Task material section start

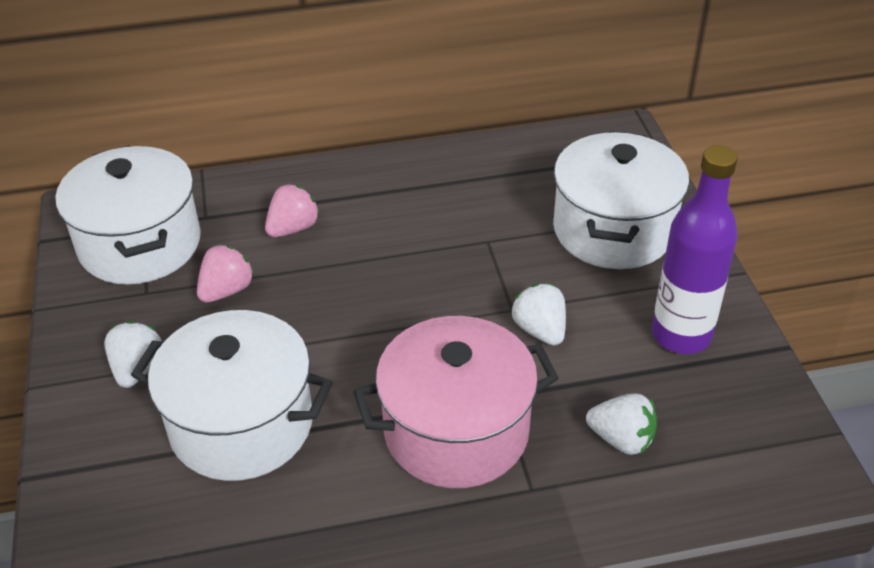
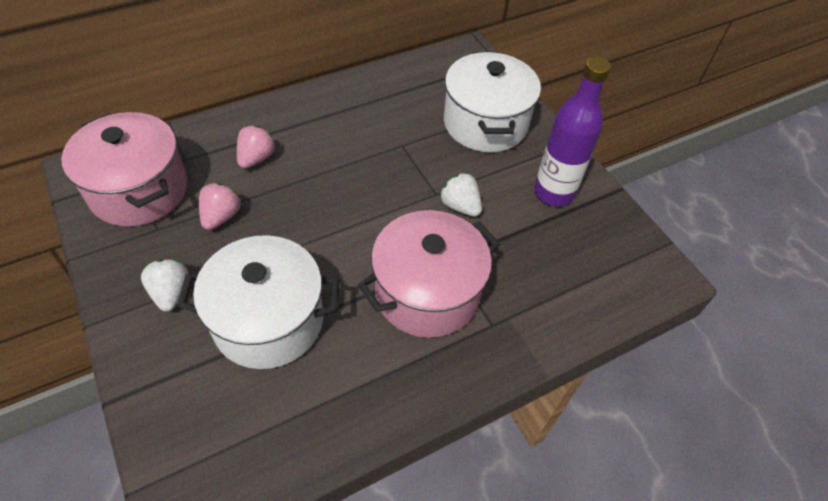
camera: 20 degrees left, 10 degrees up
white pot [55,145,201,284] -> pink pot [61,112,187,227]
white strawberry [586,393,657,455] -> none

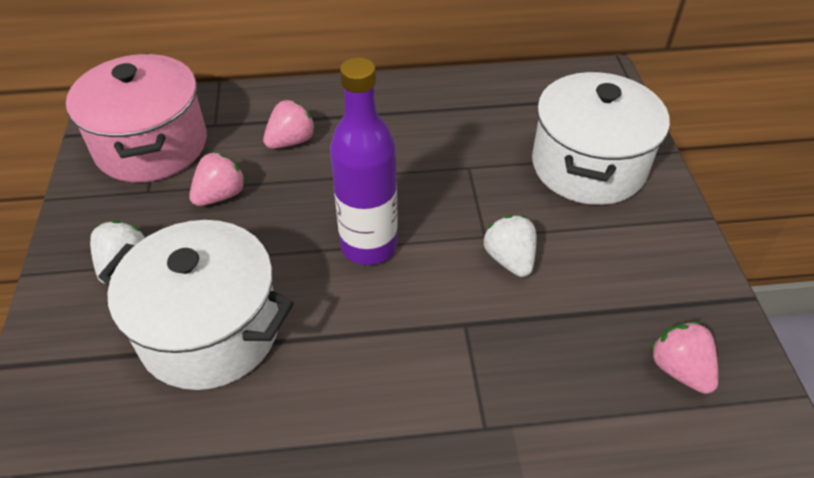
camera: 25 degrees right, 5 degrees down
pink pot [358,210,500,338] -> none
purple bottle [534,57,611,206] -> purple bottle moved to [330,57,398,265]
none -> pink strawberry [650,322,718,394]

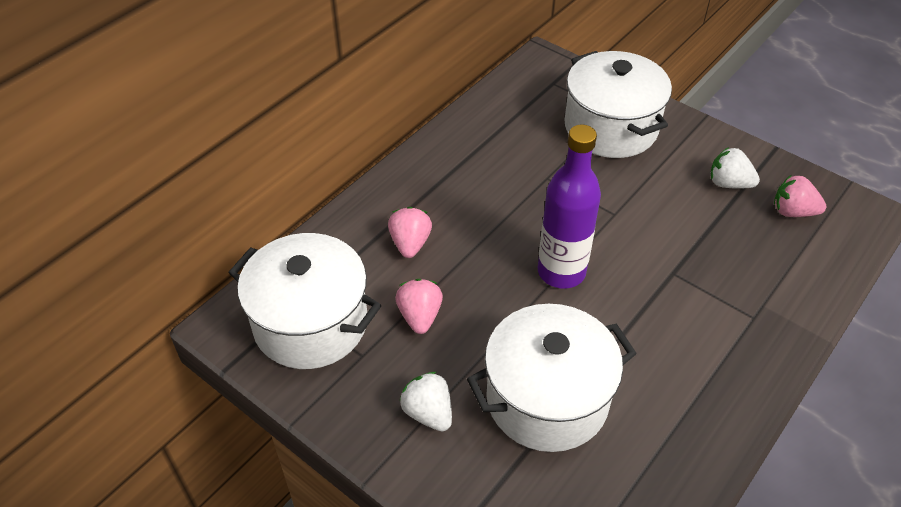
camera: 45 degrees left, 0 degrees up
pink pot [66,53,207,182] -> white pot [228,233,381,369]
white strawberry [483,215,537,277] -> white strawberry moved to [711,147,760,189]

Task material section end

> _What you will do_:
Excluding pictures, copy exactly the lines from the line containing "none -> pink strawberry [650,322,718,394]" through the last line of the data, inclusive.

> _Answer section_:
none -> pink strawberry [650,322,718,394]

camera: 45 degrees left, 0 degrees up
pink pot [66,53,207,182] -> white pot [228,233,381,369]
white strawberry [483,215,537,277] -> white strawberry moved to [711,147,760,189]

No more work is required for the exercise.